*WHAT IS REQUIRED:*
At the line containing "pink phone: 5 -> 1", begin setting down the entries exactly, and stop only after the last line.

*ENTRIES SHOWN:*
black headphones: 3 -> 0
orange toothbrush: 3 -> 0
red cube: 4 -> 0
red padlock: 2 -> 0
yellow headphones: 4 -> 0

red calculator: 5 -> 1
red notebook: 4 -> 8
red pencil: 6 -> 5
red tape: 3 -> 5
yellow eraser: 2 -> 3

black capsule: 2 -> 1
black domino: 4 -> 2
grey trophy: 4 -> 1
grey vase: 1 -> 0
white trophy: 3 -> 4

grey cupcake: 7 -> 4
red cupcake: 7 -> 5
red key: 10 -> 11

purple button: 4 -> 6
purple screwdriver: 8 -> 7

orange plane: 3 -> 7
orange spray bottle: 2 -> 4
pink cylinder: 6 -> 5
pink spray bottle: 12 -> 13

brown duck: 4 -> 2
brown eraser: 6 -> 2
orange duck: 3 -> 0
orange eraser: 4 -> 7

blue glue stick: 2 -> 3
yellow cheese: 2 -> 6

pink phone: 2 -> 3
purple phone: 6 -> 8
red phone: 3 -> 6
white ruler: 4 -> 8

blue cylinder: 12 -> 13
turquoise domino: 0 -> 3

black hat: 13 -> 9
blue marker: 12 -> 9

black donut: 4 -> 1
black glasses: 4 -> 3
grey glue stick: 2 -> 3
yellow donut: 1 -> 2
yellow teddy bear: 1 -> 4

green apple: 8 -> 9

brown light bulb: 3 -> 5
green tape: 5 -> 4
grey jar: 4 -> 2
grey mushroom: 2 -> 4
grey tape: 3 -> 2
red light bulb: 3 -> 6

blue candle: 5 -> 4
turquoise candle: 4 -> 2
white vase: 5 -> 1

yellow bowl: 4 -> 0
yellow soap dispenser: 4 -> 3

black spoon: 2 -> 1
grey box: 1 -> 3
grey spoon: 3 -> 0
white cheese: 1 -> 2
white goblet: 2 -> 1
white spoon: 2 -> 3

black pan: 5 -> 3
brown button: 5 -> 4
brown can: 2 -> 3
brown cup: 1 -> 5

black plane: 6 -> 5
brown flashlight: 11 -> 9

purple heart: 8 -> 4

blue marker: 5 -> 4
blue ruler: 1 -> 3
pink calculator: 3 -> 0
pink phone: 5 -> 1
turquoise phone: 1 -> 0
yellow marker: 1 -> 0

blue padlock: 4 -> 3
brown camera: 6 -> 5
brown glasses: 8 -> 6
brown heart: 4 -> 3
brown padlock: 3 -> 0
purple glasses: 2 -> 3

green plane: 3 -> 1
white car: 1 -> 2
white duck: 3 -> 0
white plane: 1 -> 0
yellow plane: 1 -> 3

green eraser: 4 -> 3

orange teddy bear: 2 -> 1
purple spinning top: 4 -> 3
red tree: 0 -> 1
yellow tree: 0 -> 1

*EXERCISE ANSWER:*
pink phone: 5 -> 1
turquoise phone: 1 -> 0
yellow marker: 1 -> 0

blue padlock: 4 -> 3
brown camera: 6 -> 5
brown glasses: 8 -> 6
brown heart: 4 -> 3
brown padlock: 3 -> 0
purple glasses: 2 -> 3

green plane: 3 -> 1
white car: 1 -> 2
white duck: 3 -> 0
white plane: 1 -> 0
yellow plane: 1 -> 3

green eraser: 4 -> 3

orange teddy bear: 2 -> 1
purple spinning top: 4 -> 3
red tree: 0 -> 1
yellow tree: 0 -> 1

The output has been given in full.